**Objective:**
Locate each line in the rows below that contains the word "direction", and copy those lines out.

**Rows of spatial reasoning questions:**
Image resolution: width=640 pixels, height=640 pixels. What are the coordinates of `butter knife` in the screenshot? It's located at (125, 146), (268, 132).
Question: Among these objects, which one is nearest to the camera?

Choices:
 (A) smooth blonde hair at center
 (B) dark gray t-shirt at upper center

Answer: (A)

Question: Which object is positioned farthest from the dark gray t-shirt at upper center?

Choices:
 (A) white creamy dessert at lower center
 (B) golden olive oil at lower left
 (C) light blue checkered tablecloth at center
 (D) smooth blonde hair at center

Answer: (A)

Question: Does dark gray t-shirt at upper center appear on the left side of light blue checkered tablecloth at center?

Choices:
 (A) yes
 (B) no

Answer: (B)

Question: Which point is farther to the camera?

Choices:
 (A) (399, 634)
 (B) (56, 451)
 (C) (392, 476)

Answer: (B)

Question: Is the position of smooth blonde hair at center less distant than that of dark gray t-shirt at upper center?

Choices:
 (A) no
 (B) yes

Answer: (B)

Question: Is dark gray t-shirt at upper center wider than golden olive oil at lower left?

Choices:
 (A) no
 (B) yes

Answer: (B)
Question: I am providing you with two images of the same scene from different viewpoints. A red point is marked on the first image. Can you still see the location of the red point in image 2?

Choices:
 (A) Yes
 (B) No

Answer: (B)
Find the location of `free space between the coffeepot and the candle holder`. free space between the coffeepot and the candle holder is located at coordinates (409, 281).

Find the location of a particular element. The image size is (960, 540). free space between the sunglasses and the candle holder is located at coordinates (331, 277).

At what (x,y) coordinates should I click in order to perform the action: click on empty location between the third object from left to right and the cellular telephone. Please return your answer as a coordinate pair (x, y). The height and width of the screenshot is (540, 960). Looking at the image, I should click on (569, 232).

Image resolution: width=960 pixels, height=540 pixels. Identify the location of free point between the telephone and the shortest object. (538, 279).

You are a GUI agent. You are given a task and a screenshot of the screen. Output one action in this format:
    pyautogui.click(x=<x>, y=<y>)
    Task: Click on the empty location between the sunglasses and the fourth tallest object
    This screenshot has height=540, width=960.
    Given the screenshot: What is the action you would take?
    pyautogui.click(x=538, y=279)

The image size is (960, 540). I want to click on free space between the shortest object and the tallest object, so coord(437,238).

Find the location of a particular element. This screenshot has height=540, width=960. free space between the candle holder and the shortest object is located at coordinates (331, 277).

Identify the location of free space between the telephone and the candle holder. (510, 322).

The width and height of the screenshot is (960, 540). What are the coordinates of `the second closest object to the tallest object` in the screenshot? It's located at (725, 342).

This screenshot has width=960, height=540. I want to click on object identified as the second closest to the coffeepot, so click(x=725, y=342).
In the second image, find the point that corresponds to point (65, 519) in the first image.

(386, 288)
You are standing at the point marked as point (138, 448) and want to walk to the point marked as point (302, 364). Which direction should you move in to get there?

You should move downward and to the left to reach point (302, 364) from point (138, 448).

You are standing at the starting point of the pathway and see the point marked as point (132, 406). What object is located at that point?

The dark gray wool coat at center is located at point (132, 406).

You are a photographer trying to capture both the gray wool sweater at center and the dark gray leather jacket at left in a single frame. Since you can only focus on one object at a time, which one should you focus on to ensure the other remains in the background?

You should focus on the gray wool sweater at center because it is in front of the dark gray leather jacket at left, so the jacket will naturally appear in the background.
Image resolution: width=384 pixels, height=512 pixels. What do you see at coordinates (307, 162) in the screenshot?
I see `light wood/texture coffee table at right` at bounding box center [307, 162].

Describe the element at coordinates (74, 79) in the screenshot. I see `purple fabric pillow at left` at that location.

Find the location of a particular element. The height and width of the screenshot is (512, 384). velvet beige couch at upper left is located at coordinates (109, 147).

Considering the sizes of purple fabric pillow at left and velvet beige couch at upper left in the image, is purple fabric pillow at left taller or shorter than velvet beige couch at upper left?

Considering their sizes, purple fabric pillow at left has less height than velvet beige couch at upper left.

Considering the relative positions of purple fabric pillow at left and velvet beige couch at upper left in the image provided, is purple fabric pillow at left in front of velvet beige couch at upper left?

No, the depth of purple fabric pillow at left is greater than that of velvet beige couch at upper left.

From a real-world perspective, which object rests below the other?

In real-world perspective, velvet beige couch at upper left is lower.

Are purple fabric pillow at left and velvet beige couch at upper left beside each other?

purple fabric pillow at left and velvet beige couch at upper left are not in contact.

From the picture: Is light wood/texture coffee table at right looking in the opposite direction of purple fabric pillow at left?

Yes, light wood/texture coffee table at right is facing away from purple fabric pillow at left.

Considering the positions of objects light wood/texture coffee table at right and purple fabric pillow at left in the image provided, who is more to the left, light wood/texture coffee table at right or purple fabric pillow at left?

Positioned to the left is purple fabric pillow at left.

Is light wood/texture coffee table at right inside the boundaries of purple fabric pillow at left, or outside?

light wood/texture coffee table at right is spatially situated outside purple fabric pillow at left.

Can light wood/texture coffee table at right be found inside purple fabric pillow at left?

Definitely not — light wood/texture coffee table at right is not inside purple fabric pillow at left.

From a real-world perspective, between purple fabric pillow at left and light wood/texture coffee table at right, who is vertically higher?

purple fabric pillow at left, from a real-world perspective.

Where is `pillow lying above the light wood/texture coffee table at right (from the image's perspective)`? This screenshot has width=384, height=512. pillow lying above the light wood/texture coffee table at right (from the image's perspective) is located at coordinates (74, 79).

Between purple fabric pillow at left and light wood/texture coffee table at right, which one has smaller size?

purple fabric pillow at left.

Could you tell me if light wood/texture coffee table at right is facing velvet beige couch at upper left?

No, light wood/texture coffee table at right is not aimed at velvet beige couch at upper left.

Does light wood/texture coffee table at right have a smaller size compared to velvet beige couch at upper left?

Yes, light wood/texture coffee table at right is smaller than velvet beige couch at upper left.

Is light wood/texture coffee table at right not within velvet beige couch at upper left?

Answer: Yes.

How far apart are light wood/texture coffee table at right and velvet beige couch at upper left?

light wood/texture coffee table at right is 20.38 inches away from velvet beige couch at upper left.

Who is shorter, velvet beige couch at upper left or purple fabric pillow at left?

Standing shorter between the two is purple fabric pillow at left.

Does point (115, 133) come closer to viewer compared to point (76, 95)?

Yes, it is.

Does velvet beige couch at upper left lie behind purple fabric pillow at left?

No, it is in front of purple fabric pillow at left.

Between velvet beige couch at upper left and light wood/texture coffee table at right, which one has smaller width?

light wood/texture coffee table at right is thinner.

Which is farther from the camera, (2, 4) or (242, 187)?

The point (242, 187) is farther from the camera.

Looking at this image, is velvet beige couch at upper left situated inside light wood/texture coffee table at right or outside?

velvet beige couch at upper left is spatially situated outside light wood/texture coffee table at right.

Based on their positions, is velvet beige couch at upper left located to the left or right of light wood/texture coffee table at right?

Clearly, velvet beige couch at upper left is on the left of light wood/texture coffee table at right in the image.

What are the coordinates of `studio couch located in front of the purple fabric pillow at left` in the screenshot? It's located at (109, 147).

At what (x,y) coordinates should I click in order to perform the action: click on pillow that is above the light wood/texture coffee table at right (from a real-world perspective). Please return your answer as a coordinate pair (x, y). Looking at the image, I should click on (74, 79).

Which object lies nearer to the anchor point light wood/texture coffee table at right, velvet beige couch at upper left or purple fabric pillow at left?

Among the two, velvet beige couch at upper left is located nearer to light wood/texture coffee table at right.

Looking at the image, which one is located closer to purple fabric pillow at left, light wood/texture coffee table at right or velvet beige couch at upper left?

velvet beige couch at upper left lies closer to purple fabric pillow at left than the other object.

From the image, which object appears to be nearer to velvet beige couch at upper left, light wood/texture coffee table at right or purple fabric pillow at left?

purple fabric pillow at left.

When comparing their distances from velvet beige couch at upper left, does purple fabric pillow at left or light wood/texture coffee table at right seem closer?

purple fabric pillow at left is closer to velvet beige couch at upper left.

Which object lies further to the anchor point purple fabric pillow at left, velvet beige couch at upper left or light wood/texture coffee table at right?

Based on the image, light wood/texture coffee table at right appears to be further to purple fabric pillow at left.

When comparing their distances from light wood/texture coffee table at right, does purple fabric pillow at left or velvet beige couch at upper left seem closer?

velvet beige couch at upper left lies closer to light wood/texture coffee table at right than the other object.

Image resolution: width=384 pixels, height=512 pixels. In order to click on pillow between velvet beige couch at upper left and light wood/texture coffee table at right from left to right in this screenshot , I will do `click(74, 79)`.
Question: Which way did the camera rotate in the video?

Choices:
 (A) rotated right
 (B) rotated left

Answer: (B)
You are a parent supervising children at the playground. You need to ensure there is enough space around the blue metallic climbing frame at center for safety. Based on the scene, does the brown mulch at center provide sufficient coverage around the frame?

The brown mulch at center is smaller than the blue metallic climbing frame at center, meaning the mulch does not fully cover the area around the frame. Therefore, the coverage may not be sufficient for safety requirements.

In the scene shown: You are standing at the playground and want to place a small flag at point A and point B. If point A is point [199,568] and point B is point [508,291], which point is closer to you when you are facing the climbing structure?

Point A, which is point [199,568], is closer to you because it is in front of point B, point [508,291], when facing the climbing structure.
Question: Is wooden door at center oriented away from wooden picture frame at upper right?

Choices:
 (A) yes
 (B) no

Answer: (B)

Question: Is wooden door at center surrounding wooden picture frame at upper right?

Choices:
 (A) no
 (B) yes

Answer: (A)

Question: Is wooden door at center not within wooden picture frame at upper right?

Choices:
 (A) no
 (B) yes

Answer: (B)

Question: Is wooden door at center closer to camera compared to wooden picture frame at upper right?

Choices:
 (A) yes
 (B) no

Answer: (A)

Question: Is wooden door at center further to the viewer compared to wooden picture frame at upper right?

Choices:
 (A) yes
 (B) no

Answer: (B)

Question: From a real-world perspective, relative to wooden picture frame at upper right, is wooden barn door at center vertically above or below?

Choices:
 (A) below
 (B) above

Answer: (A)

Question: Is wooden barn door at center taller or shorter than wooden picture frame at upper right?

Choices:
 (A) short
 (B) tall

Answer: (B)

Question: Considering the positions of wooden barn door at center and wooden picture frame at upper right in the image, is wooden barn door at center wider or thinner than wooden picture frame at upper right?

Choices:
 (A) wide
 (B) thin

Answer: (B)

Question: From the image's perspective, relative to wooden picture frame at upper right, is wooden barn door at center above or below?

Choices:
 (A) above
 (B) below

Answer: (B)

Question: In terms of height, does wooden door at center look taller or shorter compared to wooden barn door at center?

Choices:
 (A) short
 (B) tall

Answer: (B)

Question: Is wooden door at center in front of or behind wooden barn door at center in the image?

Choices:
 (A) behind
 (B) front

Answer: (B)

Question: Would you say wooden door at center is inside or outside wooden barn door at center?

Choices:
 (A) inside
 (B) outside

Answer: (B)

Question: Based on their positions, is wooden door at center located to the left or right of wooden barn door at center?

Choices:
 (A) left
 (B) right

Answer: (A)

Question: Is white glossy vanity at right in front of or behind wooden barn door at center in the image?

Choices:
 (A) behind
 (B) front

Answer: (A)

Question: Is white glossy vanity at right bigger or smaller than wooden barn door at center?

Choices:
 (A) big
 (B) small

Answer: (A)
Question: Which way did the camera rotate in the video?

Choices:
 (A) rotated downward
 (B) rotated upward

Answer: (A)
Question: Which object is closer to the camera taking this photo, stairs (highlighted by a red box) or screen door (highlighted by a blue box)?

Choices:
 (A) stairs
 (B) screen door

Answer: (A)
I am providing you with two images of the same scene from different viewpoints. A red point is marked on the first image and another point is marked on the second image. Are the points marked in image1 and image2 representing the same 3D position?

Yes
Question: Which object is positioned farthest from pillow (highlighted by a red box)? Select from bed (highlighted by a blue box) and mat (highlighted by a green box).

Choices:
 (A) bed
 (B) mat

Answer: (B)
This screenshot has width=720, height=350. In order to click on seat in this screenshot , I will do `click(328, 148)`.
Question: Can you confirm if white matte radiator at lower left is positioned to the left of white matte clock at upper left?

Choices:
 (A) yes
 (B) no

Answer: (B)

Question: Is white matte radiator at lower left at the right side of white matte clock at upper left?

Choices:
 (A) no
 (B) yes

**Complete response:**
You are standing at the point marked as point (138, 448) and want to walk to the point marked as point (302, 364). Which direction should you move in to get there?
From the picture: Is light wood/texture coffee table at right looking in the opposite direction of purple fabric pillow at left?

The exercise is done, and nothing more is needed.